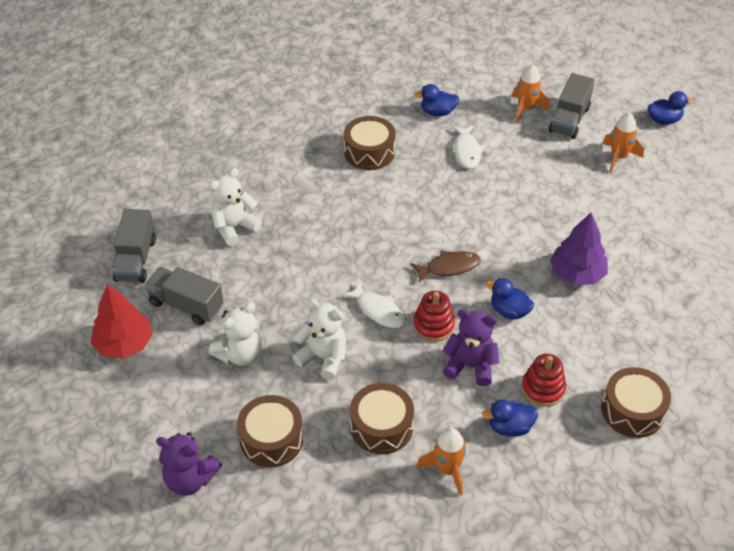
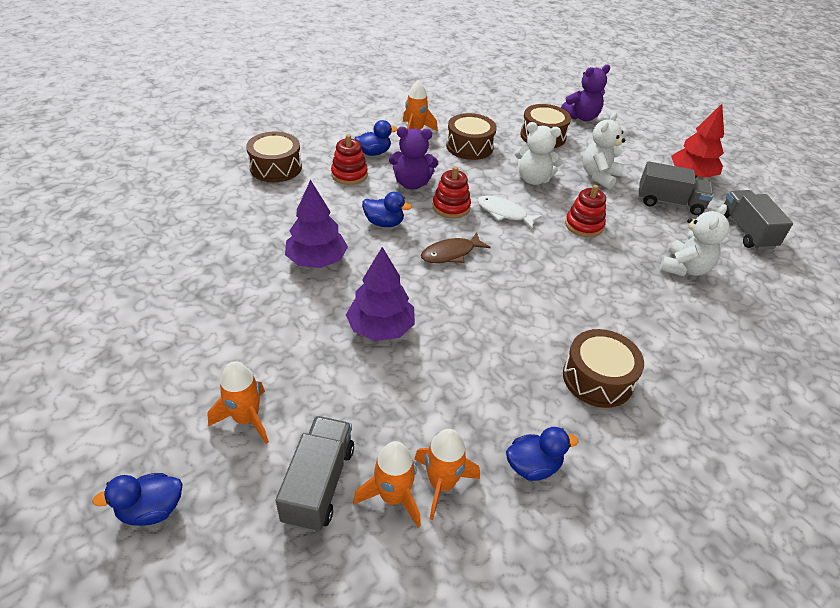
camera: 165 degrees right, 5 degrees down
(190, 479) = (581, 117): purple teddy bear -> purple teddy bear turned 150 degrees clockwise
(301, 285) = (584, 225): none -> red stacking toy
(467, 151) = (468, 398): white fish -> none
(496, 111) = (442, 484): none -> orange rocket
(523, 205) = (381, 328): none -> purple tree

### Try it
Taking the records above as input, show every line in which the word "purple" is present.

### Expected answer
(190, 479) = (581, 117): purple teddy bear -> purple teddy bear turned 150 degrees clockwise
(523, 205) = (381, 328): none -> purple tree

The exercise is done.